Action item :: Your copy of the data below must be exact and must leave out all pictures.

Available data ::
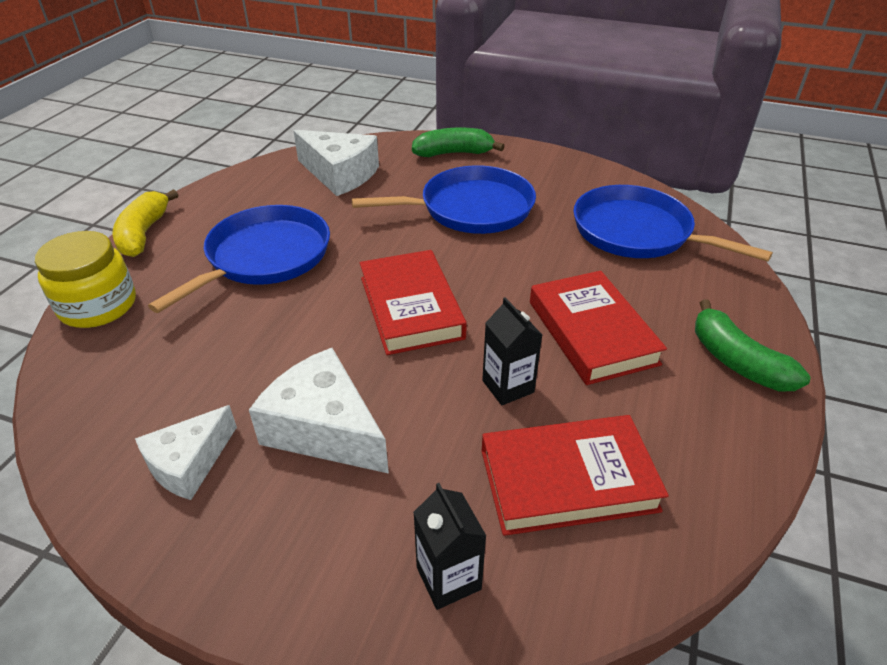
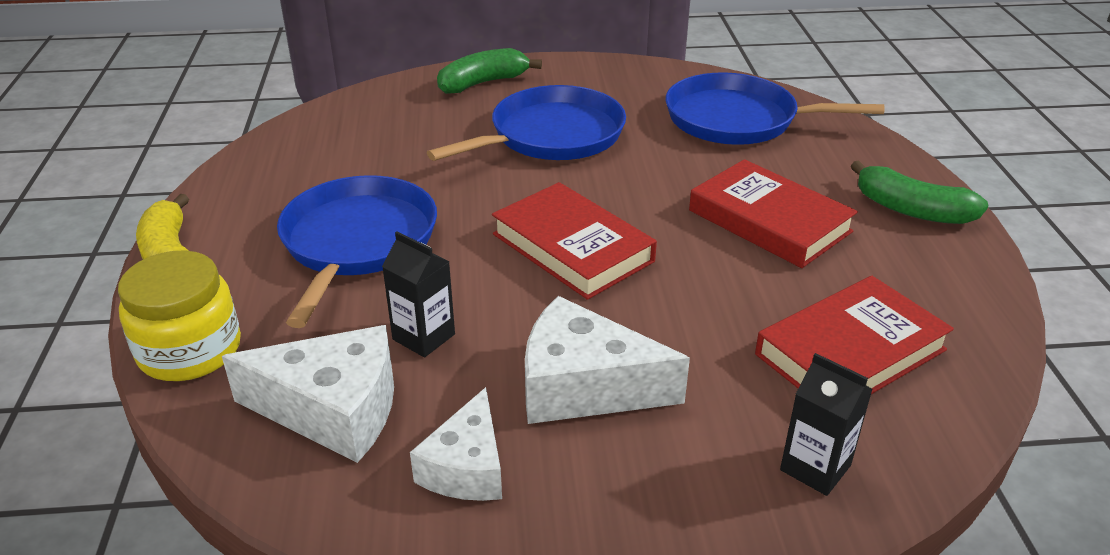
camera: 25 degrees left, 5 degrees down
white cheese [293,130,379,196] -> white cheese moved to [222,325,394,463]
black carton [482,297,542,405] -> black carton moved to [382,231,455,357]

Task solution ::
camera: 25 degrees left, 5 degrees down
white cheese [293,130,379,196] -> white cheese moved to [222,325,394,463]
black carton [482,297,542,405] -> black carton moved to [382,231,455,357]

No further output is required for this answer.